= OBJECTIVE =
Copy the data below word for word, starting at the line that contains "Driftport [900, 1493]" and continuing through the last line, with both ends included. Leave the pictures out of your copy.

Rows taken from a screen grounding dataset
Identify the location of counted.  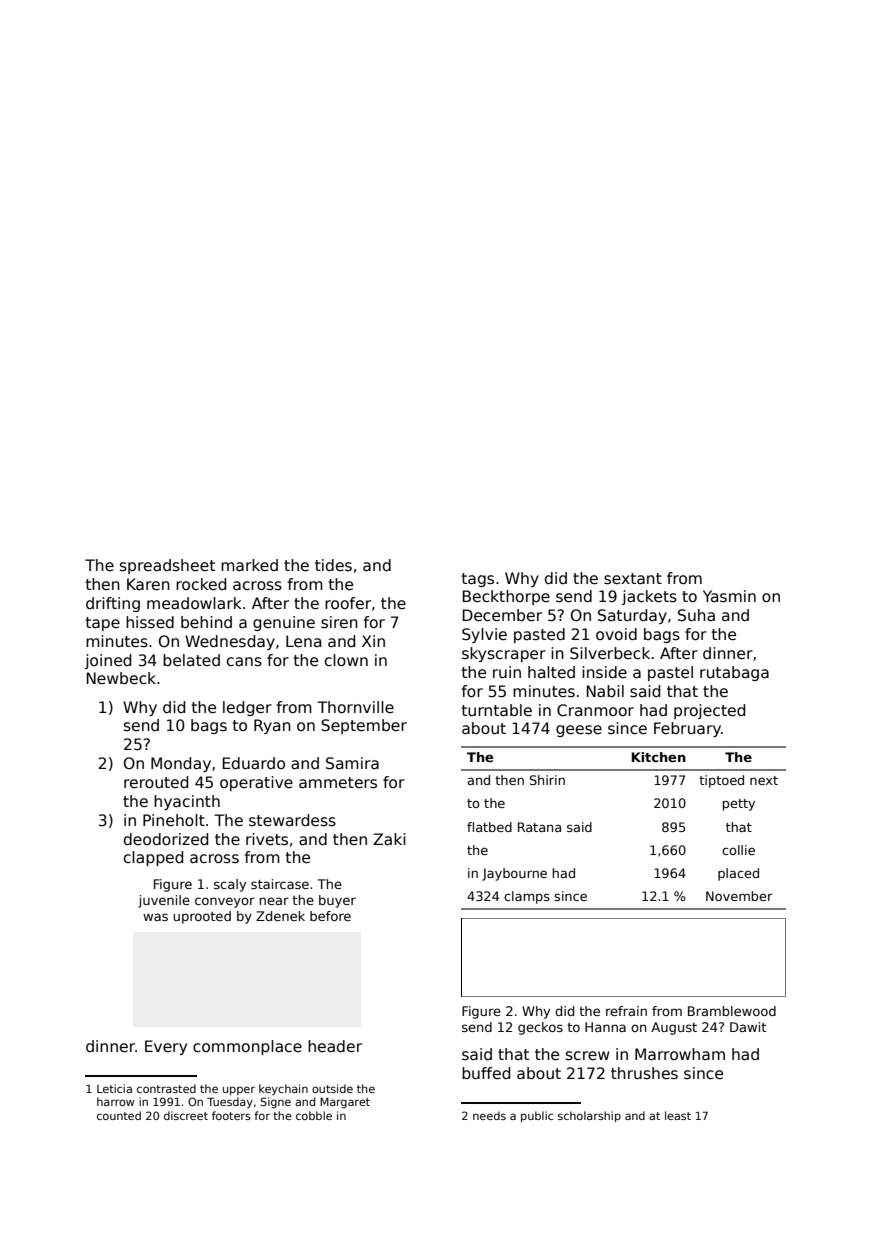
(119, 1115).
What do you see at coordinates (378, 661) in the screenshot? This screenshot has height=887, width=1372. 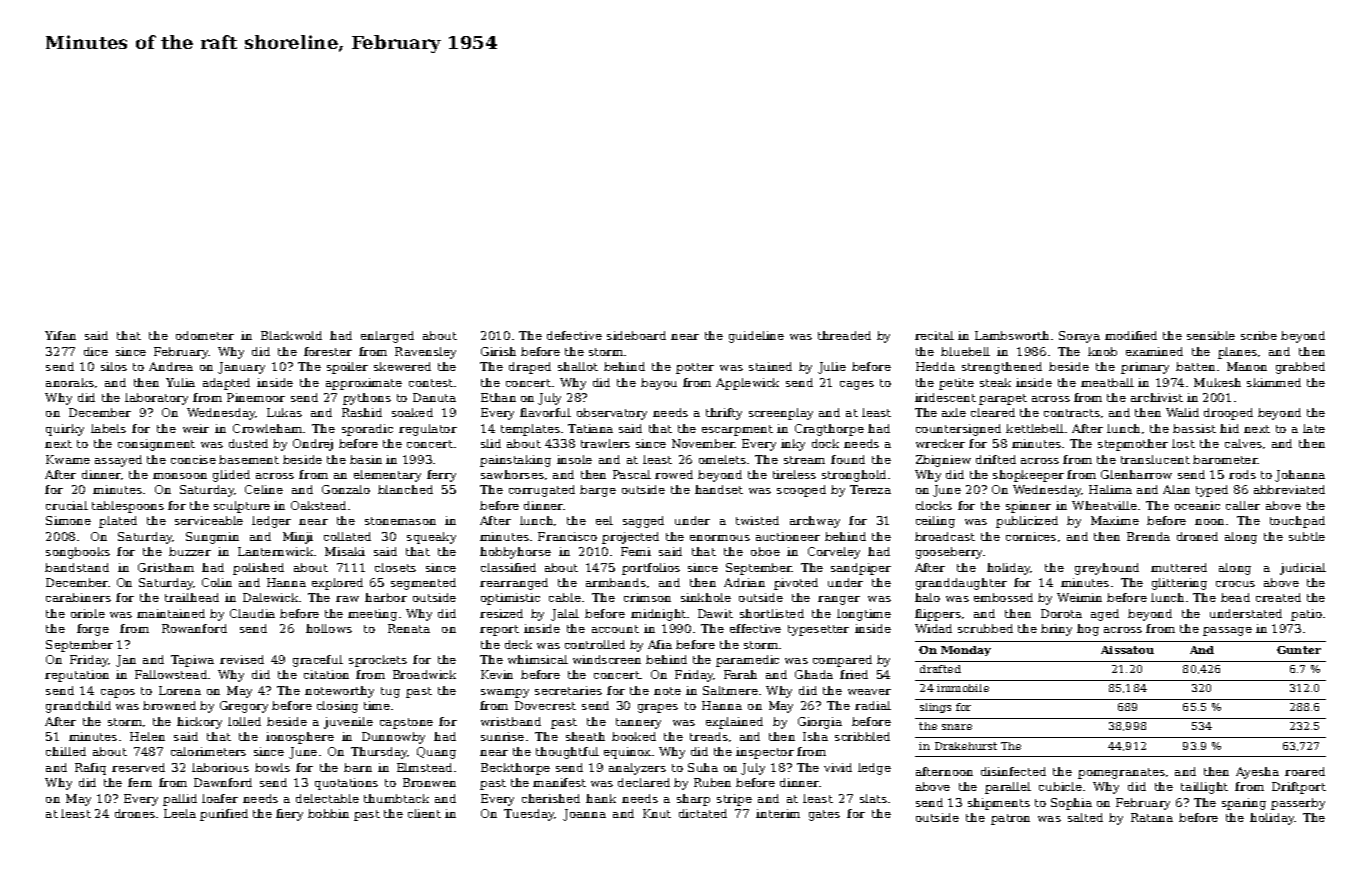 I see `sprockets` at bounding box center [378, 661].
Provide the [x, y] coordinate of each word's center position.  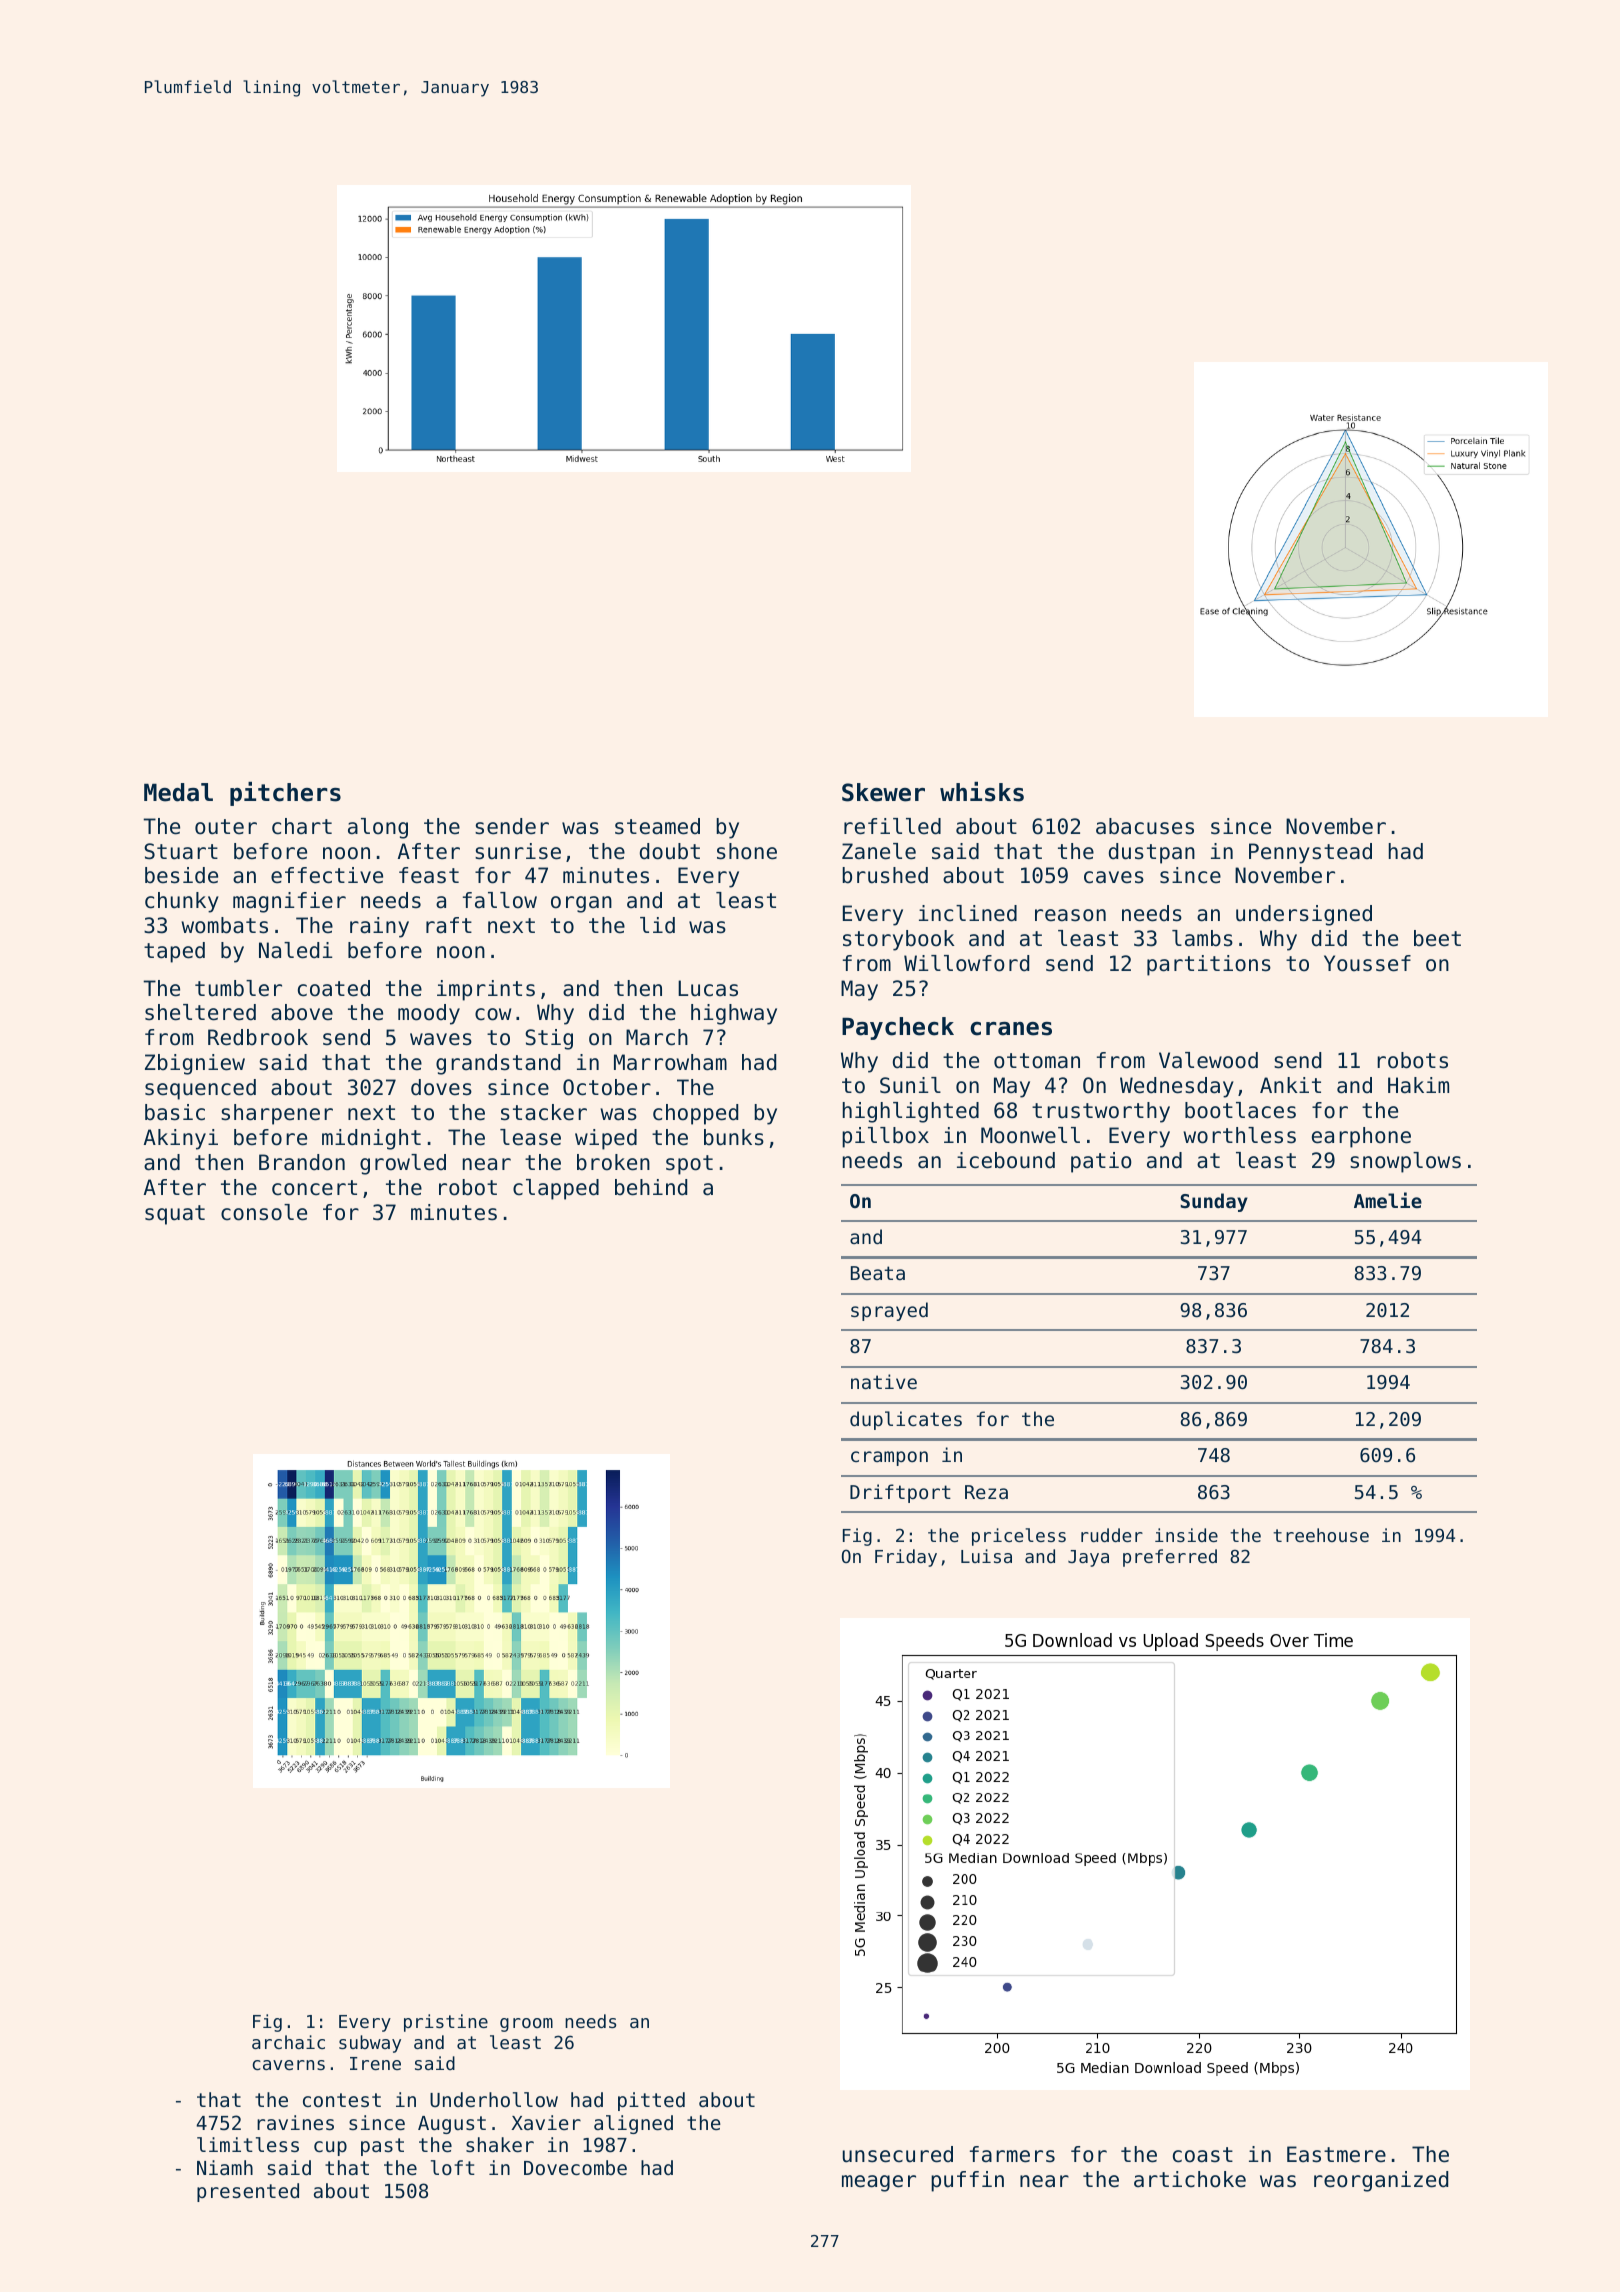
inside [1186, 1535]
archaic [288, 2042]
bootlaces [1240, 1110]
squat [175, 1215]
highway [734, 1014]
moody [429, 1014]
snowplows [1405, 1162]
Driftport [900, 1493]
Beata [878, 1273]
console [264, 1212]
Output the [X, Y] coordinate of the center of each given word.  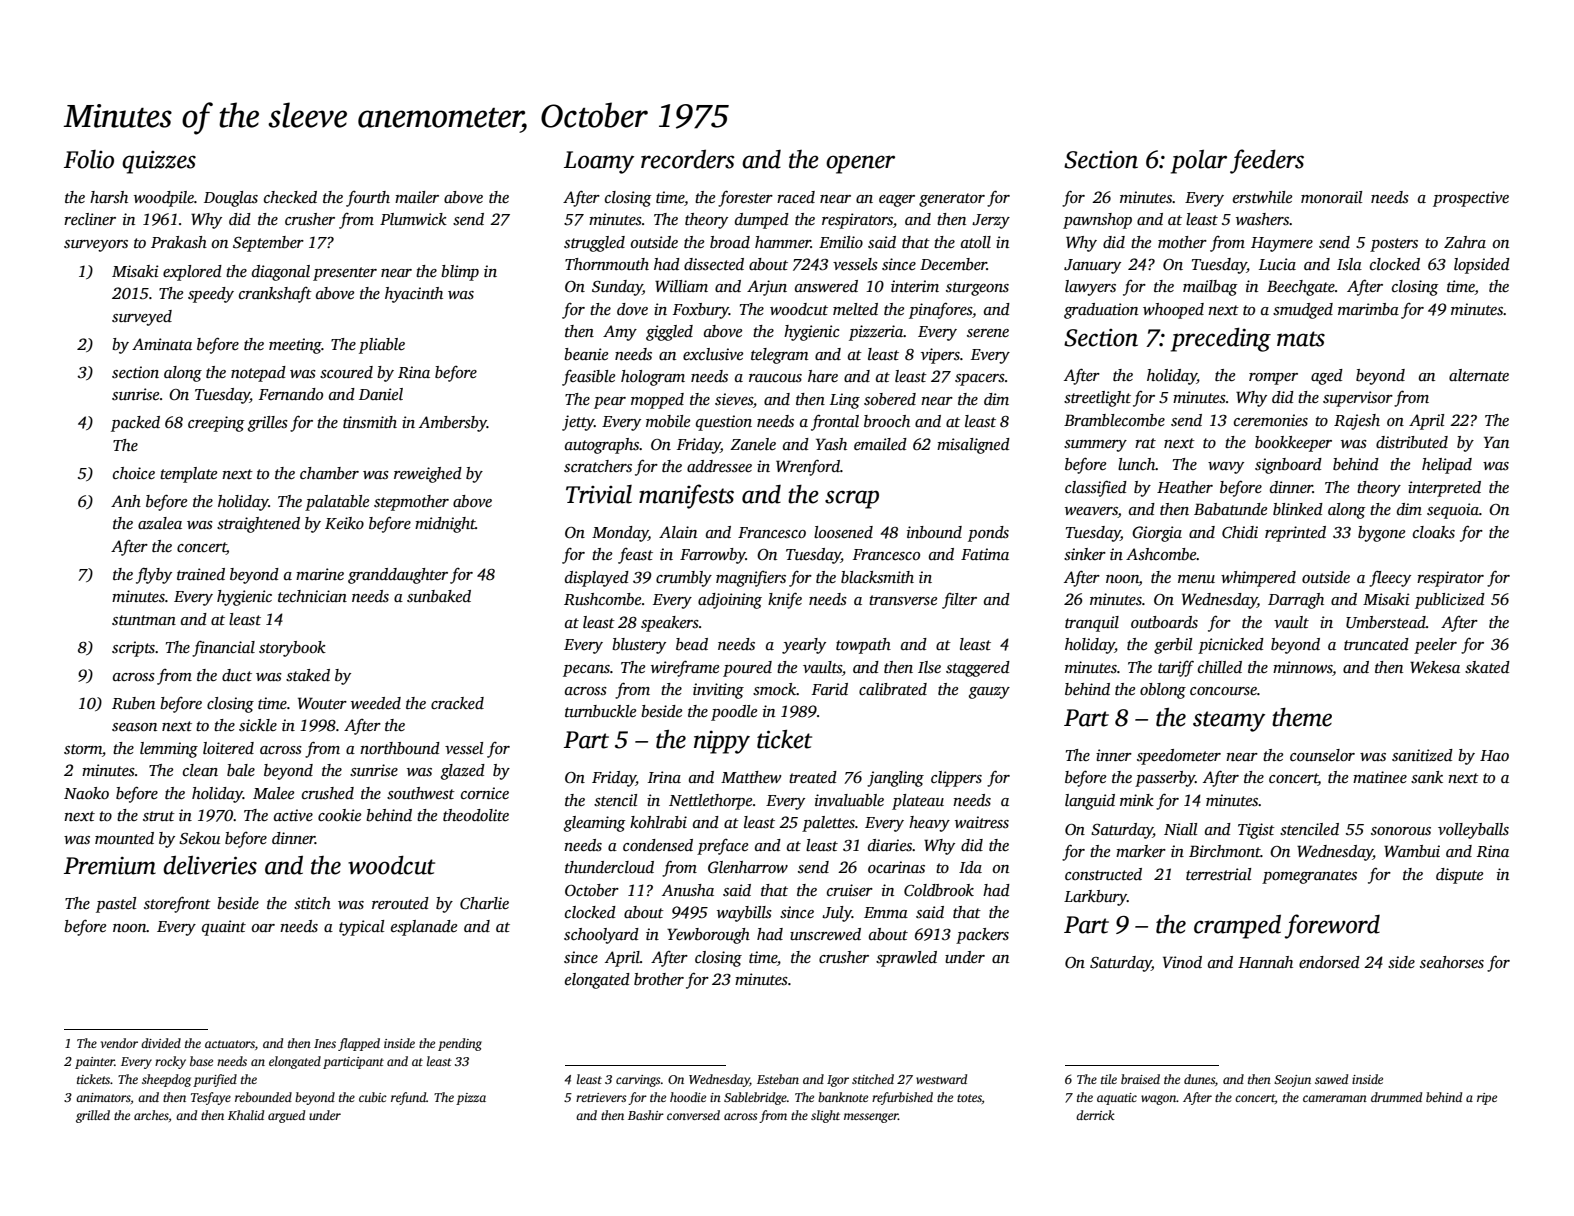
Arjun [767, 288]
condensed [658, 845]
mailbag [1210, 288]
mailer [417, 197]
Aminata [162, 344]
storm [83, 749]
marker [1141, 851]
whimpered [1258, 579]
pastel [116, 905]
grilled [93, 1116]
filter [959, 601]
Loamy [599, 162]
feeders [1267, 161]
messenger [871, 1118]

= ANSWER FOR THIS EXERCISE =
Driftport [900, 1493]
Beata [878, 1273]
console [264, 1212]
Output the [X, Y] coordinate of the center of each given word.  
Arjun [767, 288]
condensed [658, 845]
mailbag [1210, 288]
mailer [417, 197]
Aminata [162, 344]
storm [83, 749]
marker [1141, 851]
whimpered [1258, 579]
pastel [116, 905]
grilled [93, 1116]
filter [959, 601]
Loamy [599, 162]
feeders [1267, 161]
messenger [871, 1118]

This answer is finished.